● Material to process

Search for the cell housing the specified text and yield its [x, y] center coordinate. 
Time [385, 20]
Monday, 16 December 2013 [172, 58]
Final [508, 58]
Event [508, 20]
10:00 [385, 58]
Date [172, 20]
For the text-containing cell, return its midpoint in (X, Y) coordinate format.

● Given request
Swap "Final" for "Semifinal" throughout the records above, and write all the lines out again with nothing else changed.

● Exercise output
Search for the cell housing the specified text and yield its [x, y] center coordinate. 
Time [385, 20]
Monday, 16 December 2013 [172, 58]
Semifinal [508, 58]
Event [508, 20]
10:00 [385, 58]
Date [172, 20]
For the text-containing cell, return its midpoint in (X, Y) coordinate format.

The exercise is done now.